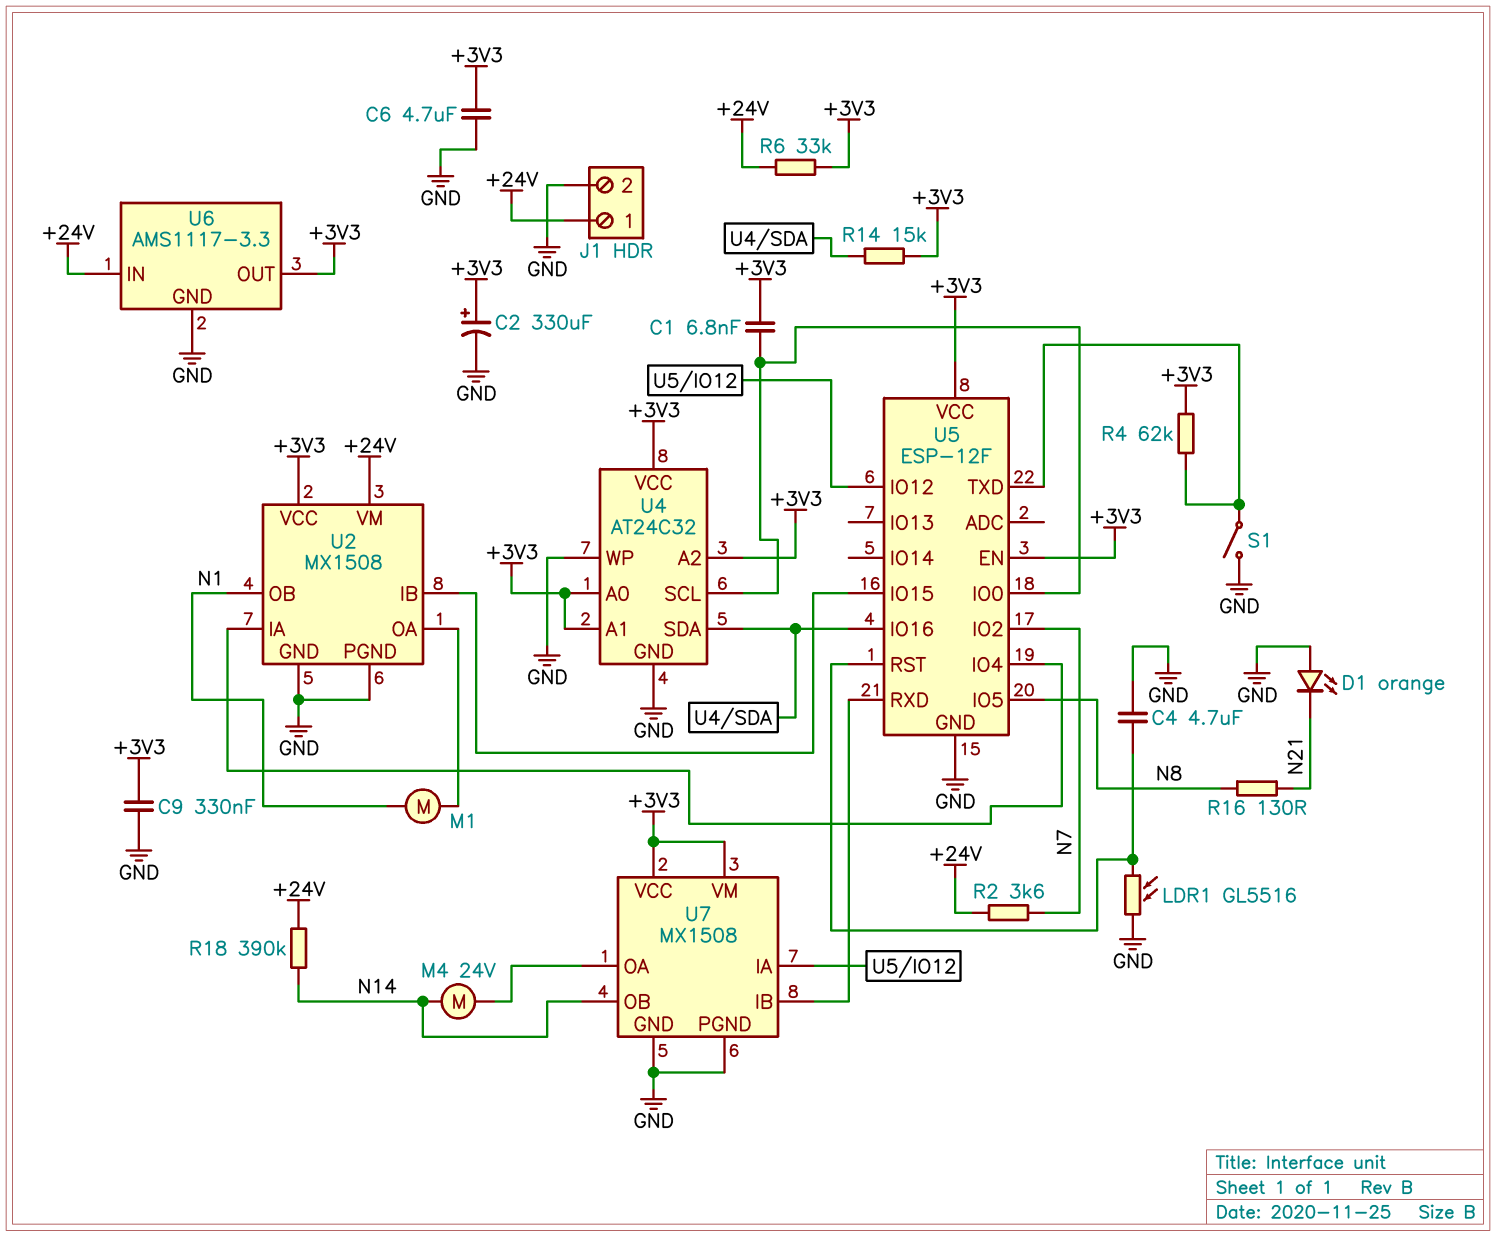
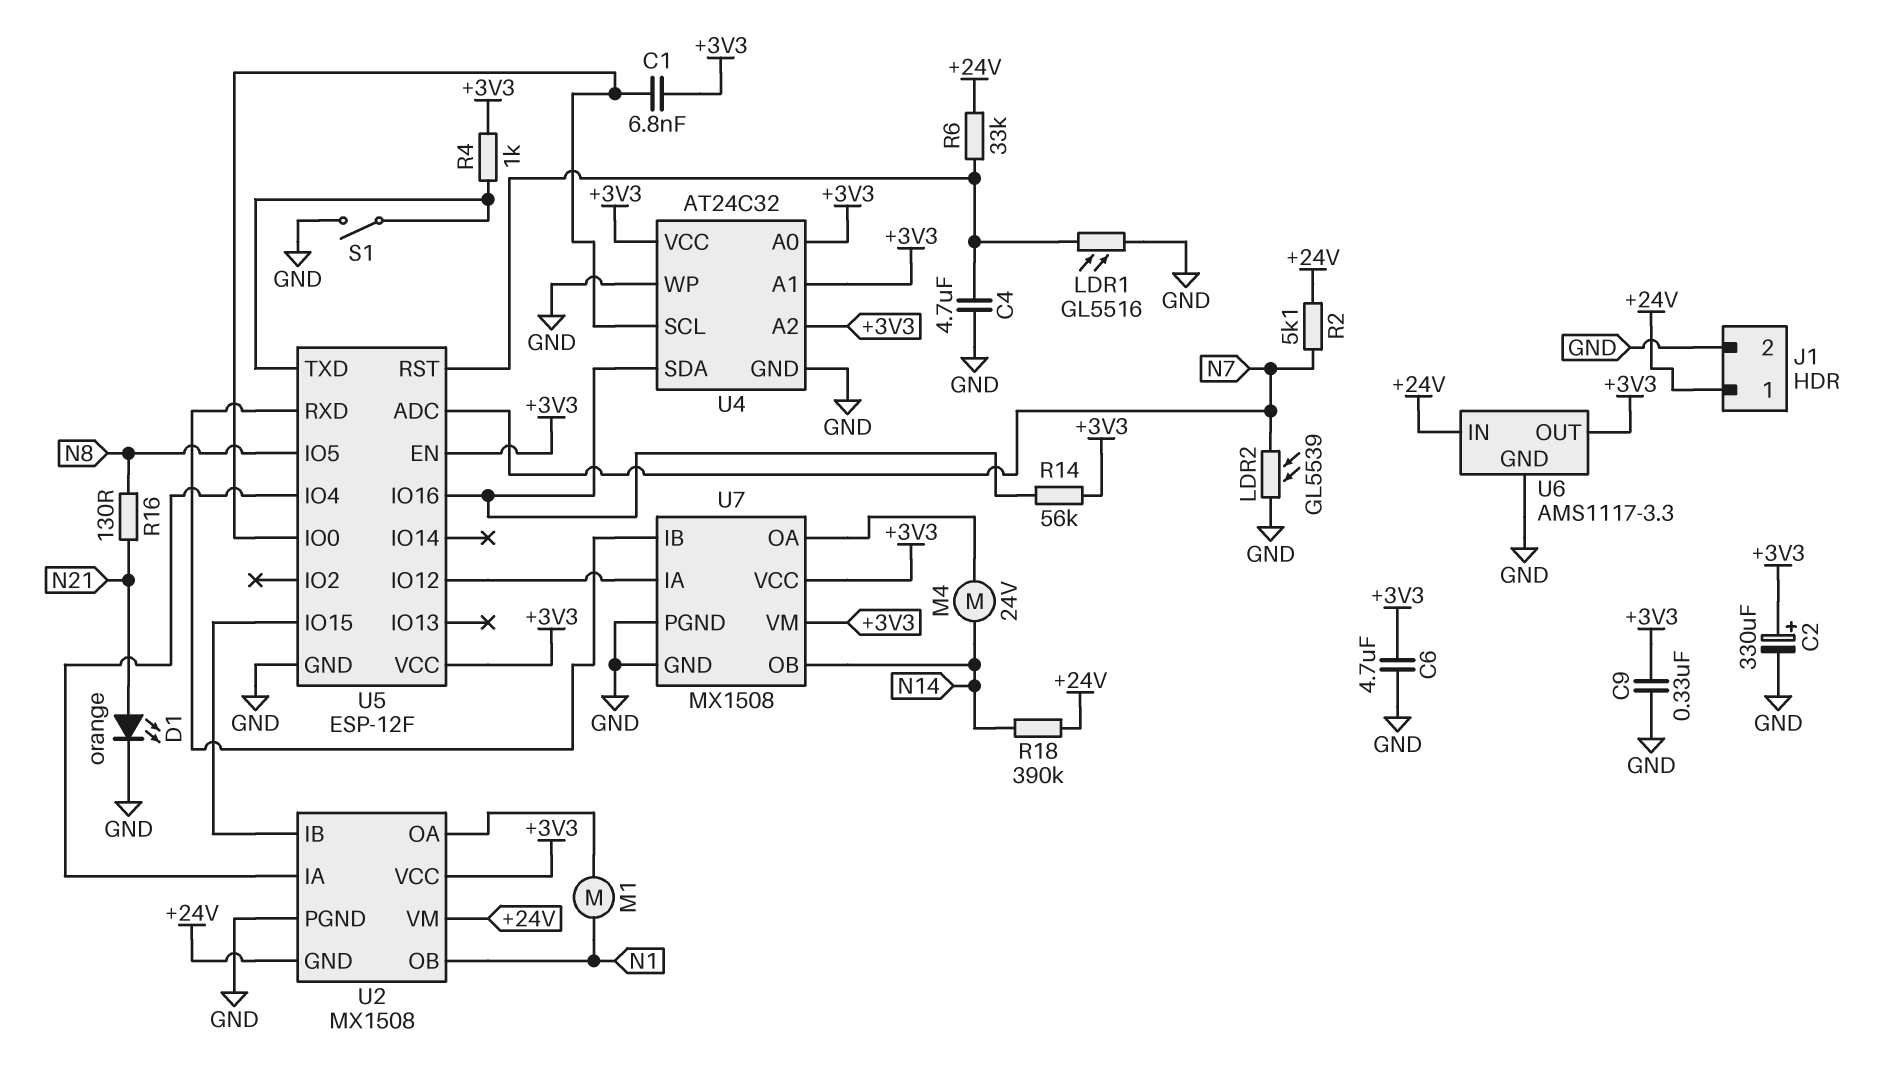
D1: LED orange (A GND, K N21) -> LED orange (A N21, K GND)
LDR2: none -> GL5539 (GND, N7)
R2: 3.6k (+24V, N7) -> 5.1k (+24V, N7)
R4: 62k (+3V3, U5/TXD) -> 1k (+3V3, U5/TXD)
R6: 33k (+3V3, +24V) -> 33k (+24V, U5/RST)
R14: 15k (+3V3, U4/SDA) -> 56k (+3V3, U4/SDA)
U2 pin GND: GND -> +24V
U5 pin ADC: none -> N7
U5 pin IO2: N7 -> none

□ □ □ □ □

▶ ASSIGNMENT: Exact copies of the line with "LDR2: none -> GL5539 (GND, N7)" and of every later line in the entries make up the whole answer.

▶ RESPONSE:
LDR2: none -> GL5539 (GND, N7)
R2: 3.6k (+24V, N7) -> 5.1k (+24V, N7)
R4: 62k (+3V3, U5/TXD) -> 1k (+3V3, U5/TXD)
R6: 33k (+3V3, +24V) -> 33k (+24V, U5/RST)
R14: 15k (+3V3, U4/SDA) -> 56k (+3V3, U4/SDA)
U2 pin GND: GND -> +24V
U5 pin ADC: none -> N7
U5 pin IO2: N7 -> none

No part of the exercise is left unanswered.